ABOUT THIS EXERCISE.
Where does the string "NMOS" appear in the records? Copy each line that holds it.

PROVIDED RECORDS.
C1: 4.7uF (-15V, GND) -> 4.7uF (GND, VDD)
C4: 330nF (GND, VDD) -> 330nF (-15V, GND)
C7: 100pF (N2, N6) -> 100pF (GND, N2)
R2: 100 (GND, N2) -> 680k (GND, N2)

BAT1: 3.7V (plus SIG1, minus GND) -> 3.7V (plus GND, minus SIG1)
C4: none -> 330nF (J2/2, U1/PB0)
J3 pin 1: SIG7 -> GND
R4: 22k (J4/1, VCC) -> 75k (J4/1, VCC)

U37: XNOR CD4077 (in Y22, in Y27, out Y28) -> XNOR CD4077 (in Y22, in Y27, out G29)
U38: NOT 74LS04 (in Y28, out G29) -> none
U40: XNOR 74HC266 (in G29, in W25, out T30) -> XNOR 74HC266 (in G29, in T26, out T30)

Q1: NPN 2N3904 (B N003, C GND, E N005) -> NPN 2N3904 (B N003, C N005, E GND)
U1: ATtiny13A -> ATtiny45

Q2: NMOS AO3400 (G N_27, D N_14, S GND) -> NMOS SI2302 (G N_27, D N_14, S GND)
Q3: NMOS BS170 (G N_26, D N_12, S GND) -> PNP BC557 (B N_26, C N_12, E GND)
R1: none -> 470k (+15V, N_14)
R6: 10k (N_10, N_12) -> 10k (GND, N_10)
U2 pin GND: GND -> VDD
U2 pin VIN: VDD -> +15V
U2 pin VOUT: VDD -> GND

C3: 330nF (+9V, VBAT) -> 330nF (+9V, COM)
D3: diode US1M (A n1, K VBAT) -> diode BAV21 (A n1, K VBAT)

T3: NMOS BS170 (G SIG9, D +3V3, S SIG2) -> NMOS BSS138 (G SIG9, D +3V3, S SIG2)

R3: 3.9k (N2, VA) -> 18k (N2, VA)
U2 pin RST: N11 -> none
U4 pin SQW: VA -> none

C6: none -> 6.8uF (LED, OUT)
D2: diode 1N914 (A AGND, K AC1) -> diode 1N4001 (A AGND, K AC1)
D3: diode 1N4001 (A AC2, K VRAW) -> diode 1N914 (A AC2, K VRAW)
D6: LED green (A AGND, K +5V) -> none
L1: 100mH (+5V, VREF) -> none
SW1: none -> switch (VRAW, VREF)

EXPECTED ANSWER.
Q2: NMOS AO3400 (G N_27, D N_14, S GND) -> NMOS SI2302 (G N_27, D N_14, S GND)
Q3: NMOS BS170 (G N_26, D N_12, S GND) -> PNP BC557 (B N_26, C N_12, E GND)
T3: NMOS BS170 (G SIG9, D +3V3, S SIG2) -> NMOS BSS138 (G SIG9, D +3V3, S SIG2)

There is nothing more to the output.